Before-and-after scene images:
****************************************

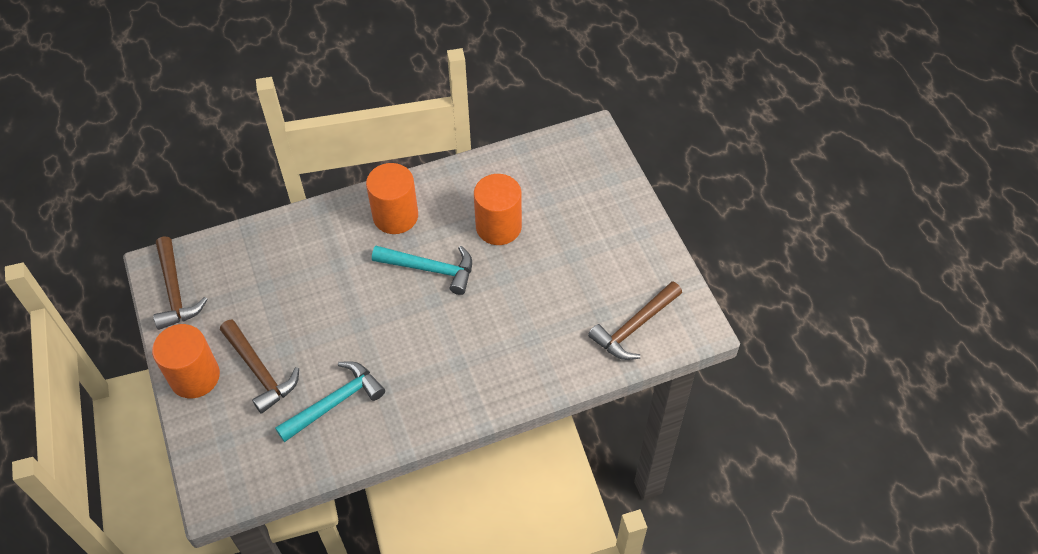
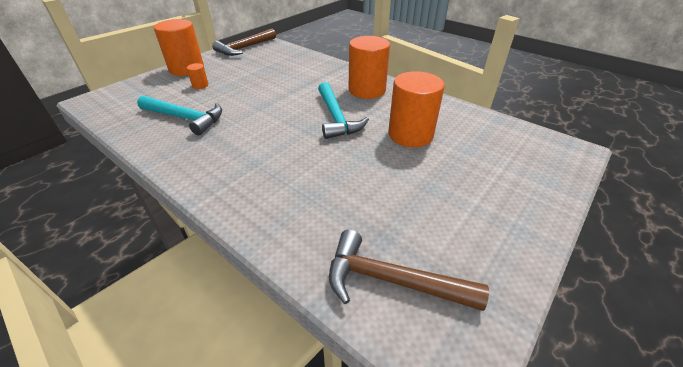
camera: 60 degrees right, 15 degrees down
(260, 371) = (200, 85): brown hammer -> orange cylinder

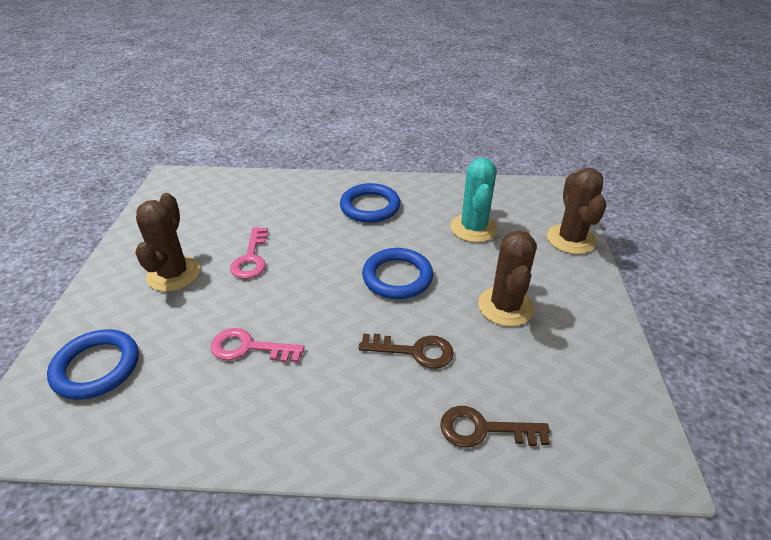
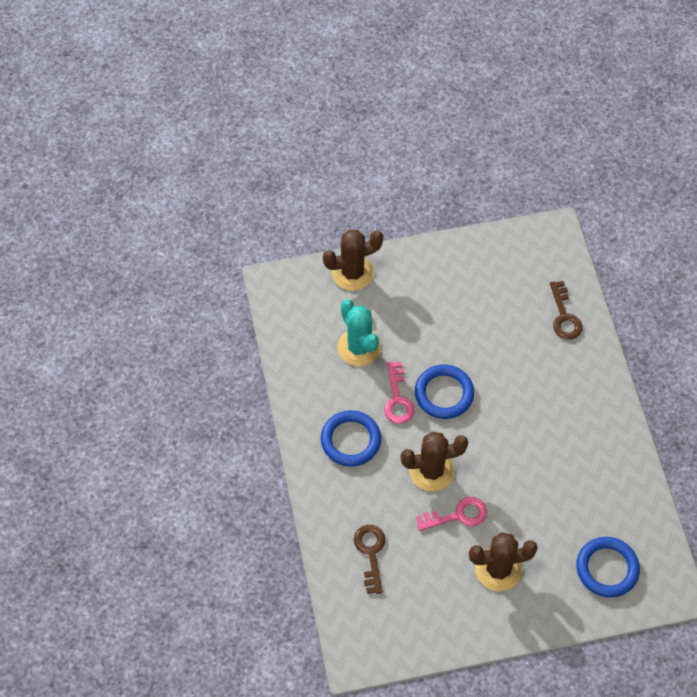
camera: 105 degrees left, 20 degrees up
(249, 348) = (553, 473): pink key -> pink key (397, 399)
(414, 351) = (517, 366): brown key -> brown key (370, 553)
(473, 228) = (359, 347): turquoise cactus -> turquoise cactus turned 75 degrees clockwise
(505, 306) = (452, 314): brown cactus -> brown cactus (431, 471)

****************************************

Which lines run from the one containing "(249, 348) = (553, 473): pink" to the end of the data? Output them exactly, with nothing added.

(249, 348) = (553, 473): pink key -> pink key (397, 399)
(414, 351) = (517, 366): brown key -> brown key (370, 553)
(473, 228) = (359, 347): turquoise cactus -> turquoise cactus turned 75 degrees clockwise
(505, 306) = (452, 314): brown cactus -> brown cactus (431, 471)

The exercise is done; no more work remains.